• [EXERCISE]
Retype the lines from the first one in the records down to the line containing "none -> green tile G1:G2 level 1", counting both, and leave out any pictures.

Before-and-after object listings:
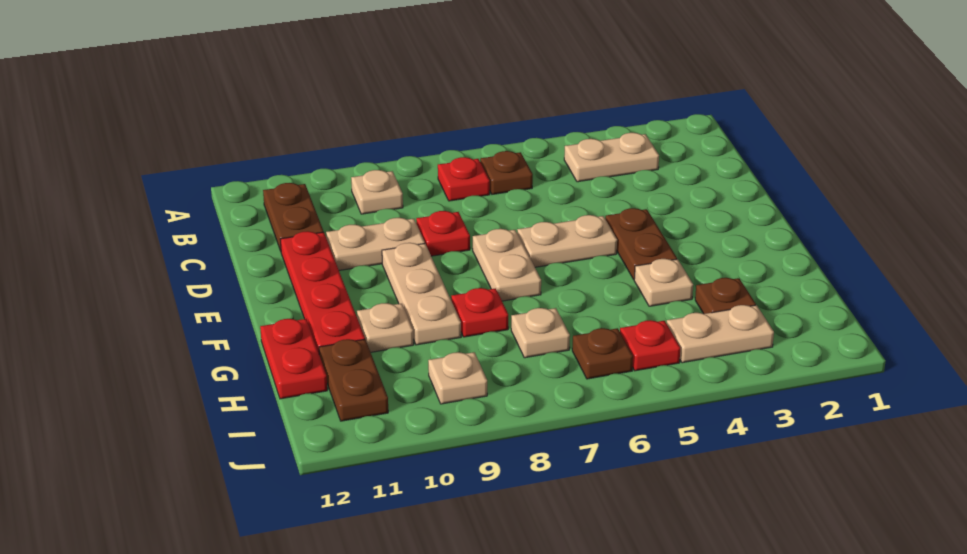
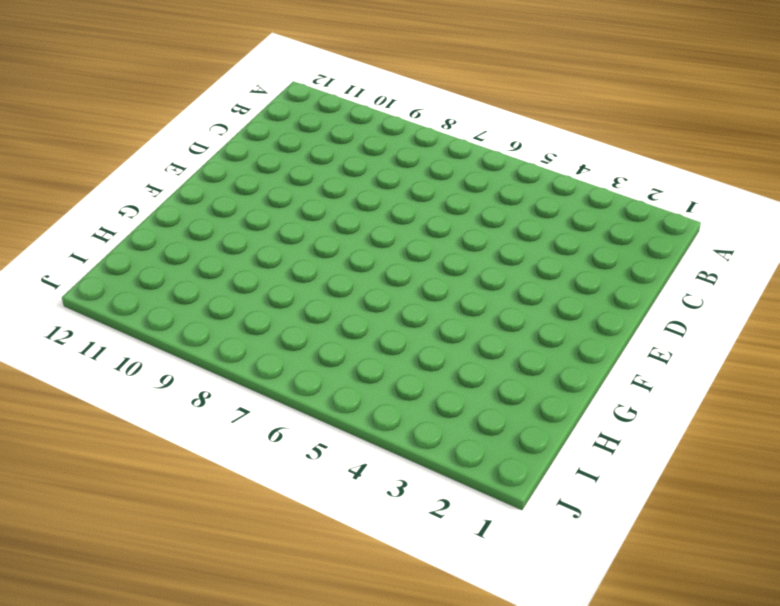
none -> tan plate B3:B4 level 1
none -> brown plate B6 level 1
none -> red plate B7 level 1

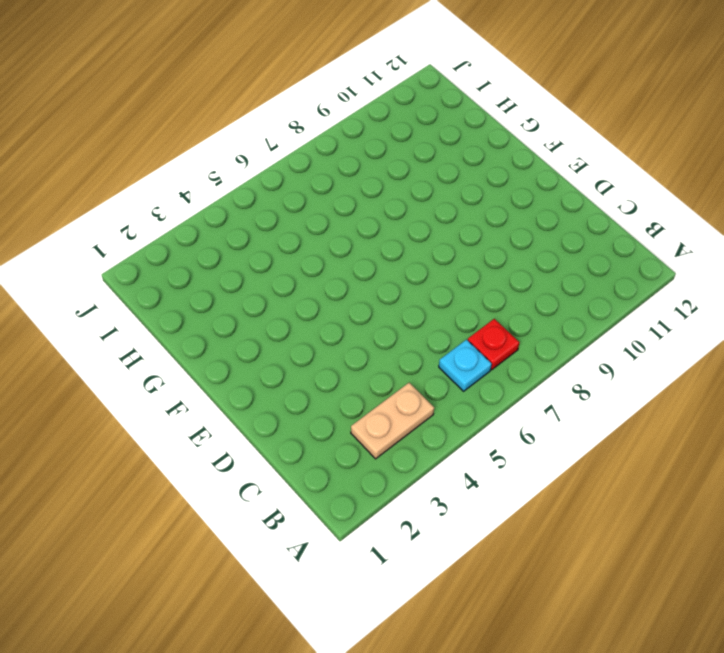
cyan plate B6 level 1 -> brown plate B6 level 1
none -> tan plate B9 level 1
none -> brown plate B11:C11 level 1
none -> red plate D8 level 1

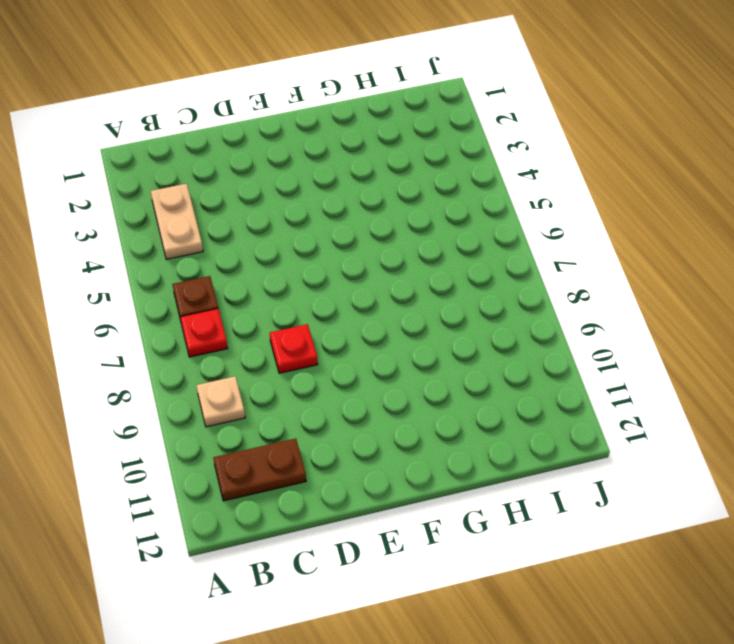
none -> tan plate D9:D10 level 1
none -> red plate D11:G11 level 1
none -> brown plate E4:F4 level 1

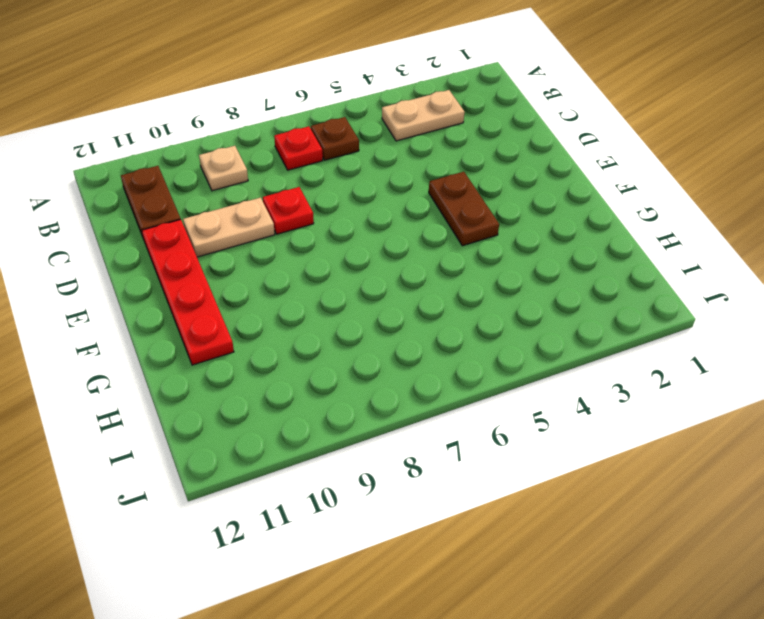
none -> tan plate E5:E6 level 1
none -> tan plate E7:F7 level 1
none -> tan plate E9:G9 level 1

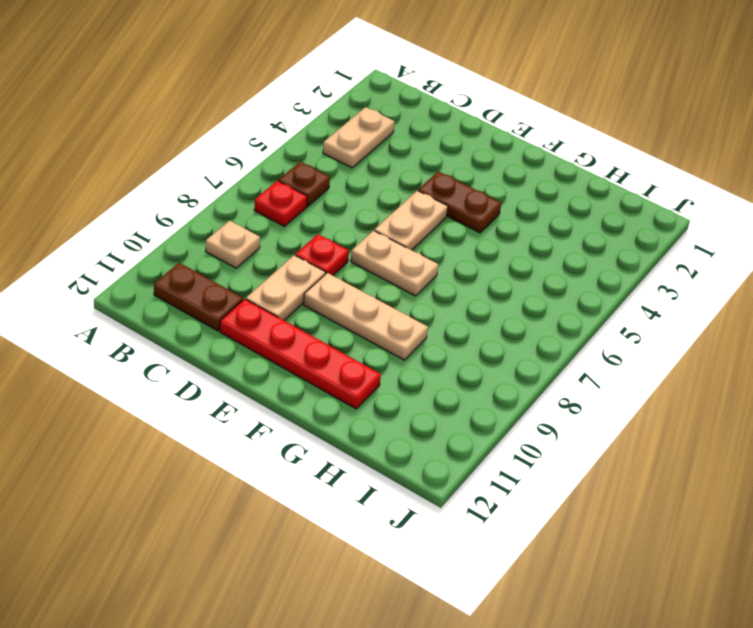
none -> tan plate G4 level 1
none -> red plate G8 level 1
none -> tan plate G10 level 1

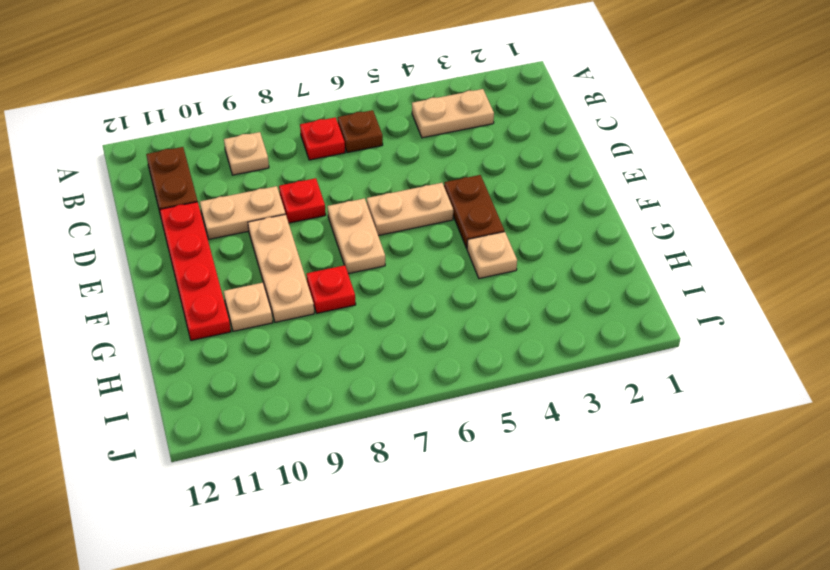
none -> red plate G12:H12 level 1
none -> brown plate H3 level 1
none -> tan plate H7 level 1

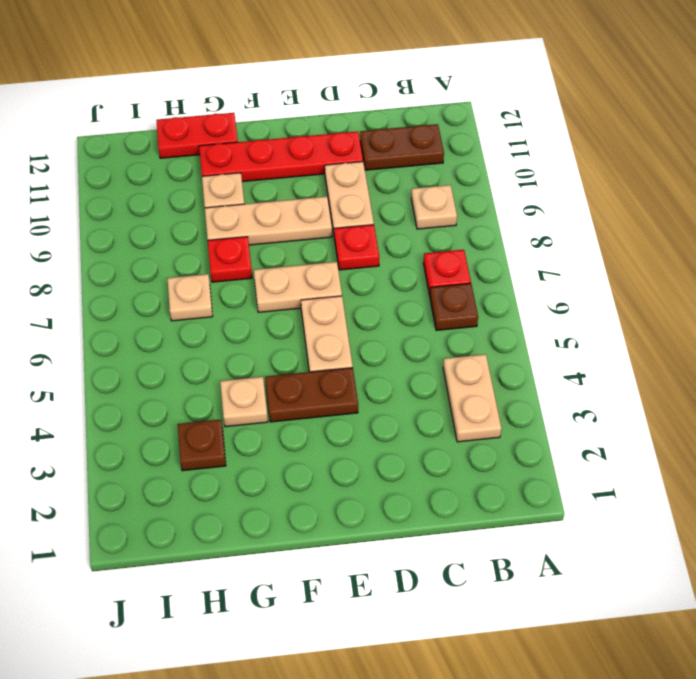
none -> brown plate H11:I11 level 1
none -> tan plate I3:I4 level 1
none -> red plate I5 level 1

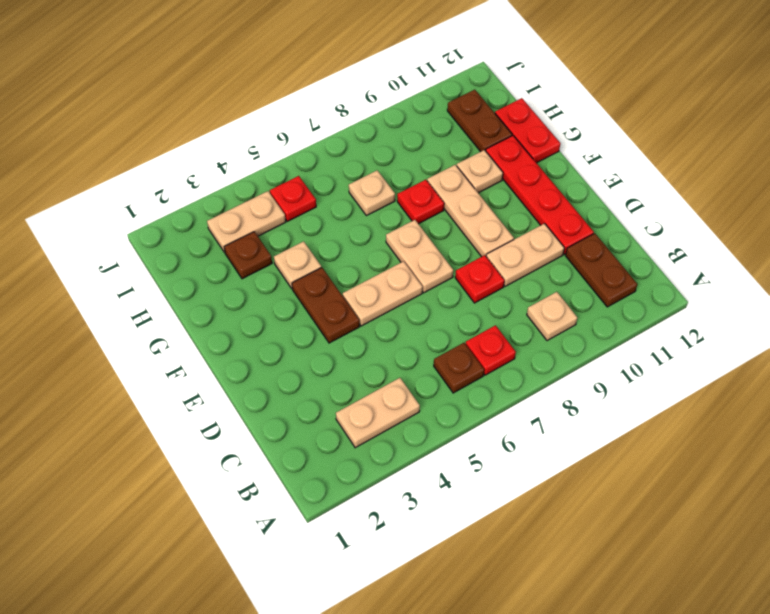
none -> brown plate I6 level 1
none -> tan plate I9 level 1

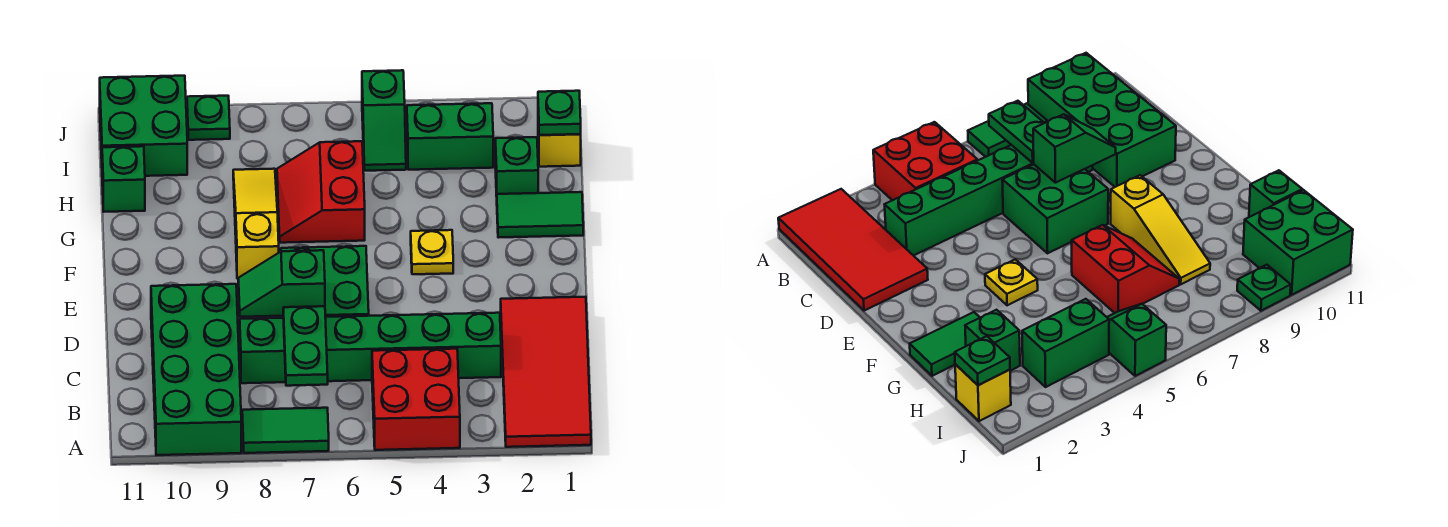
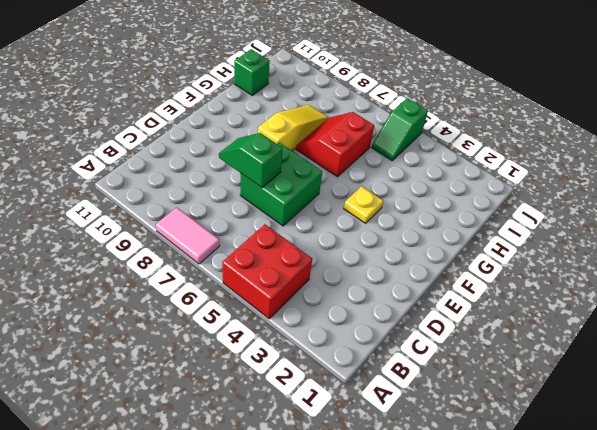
pink tile A7:A8 level 1 -> green tile A7:A8 level 1
none -> red tile A1:D2 level 1
none -> green brick A9:D10 level 1
none -> green brick C3:C8 level 1

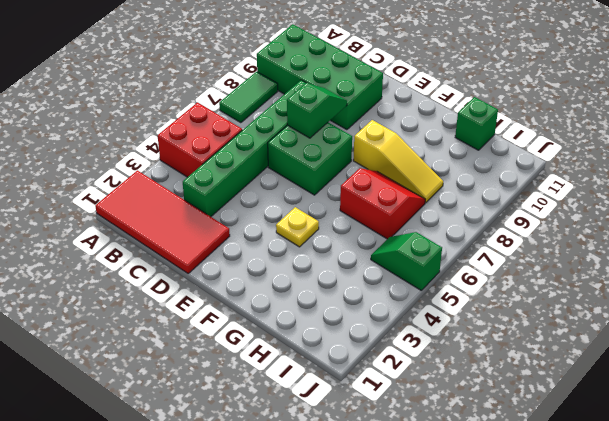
none -> green tile G1:G2 level 1
none -> green brick H2 level 1
none -> yellow brick I1 level 1

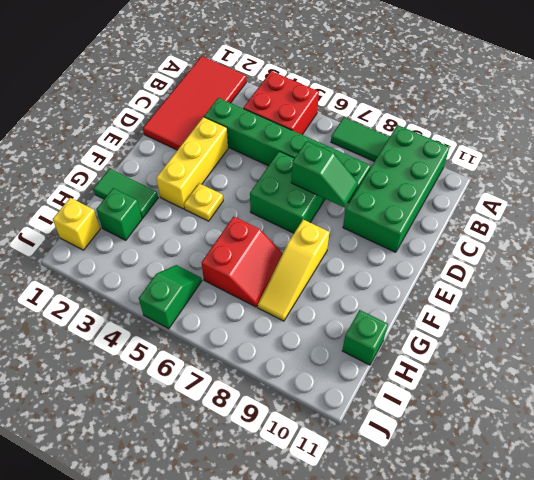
yellow brick D3:F3 level 1 -> none
none -> green brick I3:I4 level 1
none -> green brick I10:J11 level 1
none -> green plate J9 level 1

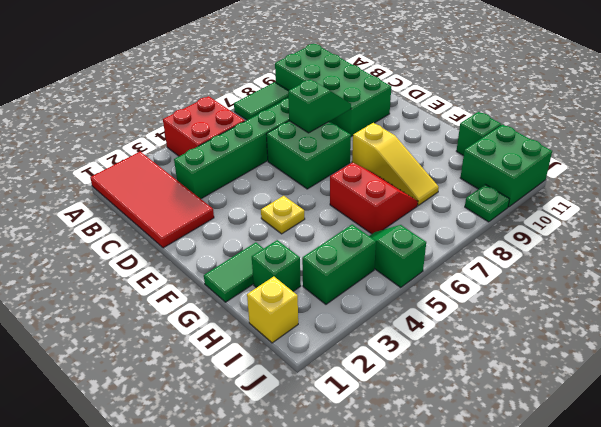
none -> green plate B7:C7 level 2
none -> green plate I1 level 2

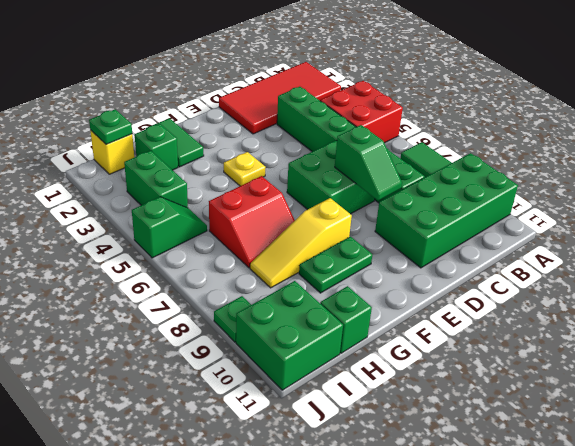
green plate F9:G9 level 1 -> green plate B7:C7 level 2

• [TASK RESULT]
none -> tan plate B3:B4 level 1
none -> brown plate B6 level 1
none -> red plate B7 level 1

cyan plate B6 level 1 -> brown plate B6 level 1
none -> tan plate B9 level 1
none -> brown plate B11:C11 level 1
none -> red plate D8 level 1

none -> tan plate D9:D10 level 1
none -> red plate D11:G11 level 1
none -> brown plate E4:F4 level 1

none -> tan plate E5:E6 level 1
none -> tan plate E7:F7 level 1
none -> tan plate E9:G9 level 1

none -> tan plate G4 level 1
none -> red plate G8 level 1
none -> tan plate G10 level 1

none -> red plate G12:H12 level 1
none -> brown plate H3 level 1
none -> tan plate H7 level 1

none -> brown plate H11:I11 level 1
none -> tan plate I3:I4 level 1
none -> red plate I5 level 1

none -> brown plate I6 level 1
none -> tan plate I9 level 1

pink tile A7:A8 level 1 -> green tile A7:A8 level 1
none -> red tile A1:D2 level 1
none -> green brick A9:D10 level 1
none -> green brick C3:C8 level 1

none -> green tile G1:G2 level 1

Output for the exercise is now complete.